* WORK TO BE COMPLETED:
Return the following lines with no changes.

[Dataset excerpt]
"""

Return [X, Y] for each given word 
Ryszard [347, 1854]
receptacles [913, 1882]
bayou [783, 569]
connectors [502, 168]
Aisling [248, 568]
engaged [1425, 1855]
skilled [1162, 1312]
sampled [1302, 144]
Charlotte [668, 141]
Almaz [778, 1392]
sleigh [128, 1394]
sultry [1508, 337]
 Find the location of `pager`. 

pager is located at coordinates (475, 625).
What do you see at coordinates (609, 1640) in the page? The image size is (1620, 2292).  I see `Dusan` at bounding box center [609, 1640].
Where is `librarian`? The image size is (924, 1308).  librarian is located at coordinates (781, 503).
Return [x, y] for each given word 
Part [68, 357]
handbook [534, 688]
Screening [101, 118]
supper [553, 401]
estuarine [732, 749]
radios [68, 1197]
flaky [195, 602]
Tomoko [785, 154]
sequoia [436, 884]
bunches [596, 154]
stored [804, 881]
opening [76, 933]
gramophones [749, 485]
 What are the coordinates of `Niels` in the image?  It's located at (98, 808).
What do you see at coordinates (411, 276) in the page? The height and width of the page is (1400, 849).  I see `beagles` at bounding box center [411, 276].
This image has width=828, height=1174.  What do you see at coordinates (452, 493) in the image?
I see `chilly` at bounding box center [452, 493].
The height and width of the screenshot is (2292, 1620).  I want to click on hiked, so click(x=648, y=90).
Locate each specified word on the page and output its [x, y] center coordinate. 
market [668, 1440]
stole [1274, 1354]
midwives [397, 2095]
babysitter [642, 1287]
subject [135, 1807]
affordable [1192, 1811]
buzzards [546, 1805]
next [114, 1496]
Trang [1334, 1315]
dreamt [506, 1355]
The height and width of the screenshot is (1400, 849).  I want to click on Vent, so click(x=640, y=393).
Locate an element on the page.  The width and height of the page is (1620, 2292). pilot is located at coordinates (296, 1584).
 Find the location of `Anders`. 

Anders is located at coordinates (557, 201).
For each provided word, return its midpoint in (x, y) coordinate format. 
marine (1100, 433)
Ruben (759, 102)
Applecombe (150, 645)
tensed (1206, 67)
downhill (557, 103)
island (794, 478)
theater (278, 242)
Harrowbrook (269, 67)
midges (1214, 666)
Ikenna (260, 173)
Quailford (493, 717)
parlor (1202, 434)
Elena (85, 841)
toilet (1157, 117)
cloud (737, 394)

"""

* ANSWER TO THIS PROBLEM:
Return [X, Y] for each given word 
Ryszard [347, 1854]
receptacles [913, 1882]
bayou [783, 569]
connectors [502, 168]
Aisling [248, 568]
engaged [1425, 1855]
skilled [1162, 1312]
sampled [1302, 144]
Charlotte [668, 141]
Almaz [778, 1392]
sleigh [128, 1394]
sultry [1508, 337]
 Find the location of `pager`. 

pager is located at coordinates (475, 625).
What do you see at coordinates (609, 1640) in the page? The image size is (1620, 2292).  I see `Dusan` at bounding box center [609, 1640].
Where is `librarian`? The image size is (924, 1308).  librarian is located at coordinates (781, 503).
Return [x, y] for each given word 
Part [68, 357]
handbook [534, 688]
Screening [101, 118]
supper [553, 401]
estuarine [732, 749]
radios [68, 1197]
flaky [195, 602]
Tomoko [785, 154]
sequoia [436, 884]
bunches [596, 154]
stored [804, 881]
opening [76, 933]
gramophones [749, 485]
 What are the coordinates of `Niels` in the image?  It's located at (98, 808).
What do you see at coordinates (411, 276) in the page? The height and width of the page is (1400, 849).  I see `beagles` at bounding box center [411, 276].
This image has width=828, height=1174.  What do you see at coordinates (452, 493) in the image?
I see `chilly` at bounding box center [452, 493].
The height and width of the screenshot is (2292, 1620).  I want to click on hiked, so click(x=648, y=90).
Locate each specified word on the page and output its [x, y] center coordinate. 
market [668, 1440]
stole [1274, 1354]
midwives [397, 2095]
babysitter [642, 1287]
subject [135, 1807]
affordable [1192, 1811]
buzzards [546, 1805]
next [114, 1496]
Trang [1334, 1315]
dreamt [506, 1355]
The height and width of the screenshot is (1400, 849).  I want to click on Vent, so click(x=640, y=393).
Locate an element on the page.  The width and height of the page is (1620, 2292). pilot is located at coordinates (296, 1584).
 Find the location of `Anders`. 

Anders is located at coordinates (557, 201).
For each provided word, return its midpoint in (x, y) coordinate format. 
marine (1100, 433)
Ruben (759, 102)
Applecombe (150, 645)
tensed (1206, 67)
downhill (557, 103)
island (794, 478)
theater (278, 242)
Harrowbrook (269, 67)
midges (1214, 666)
Ikenna (260, 173)
Quailford (493, 717)
parlor (1202, 434)
Elena (85, 841)
toilet (1157, 117)
cloud (737, 394)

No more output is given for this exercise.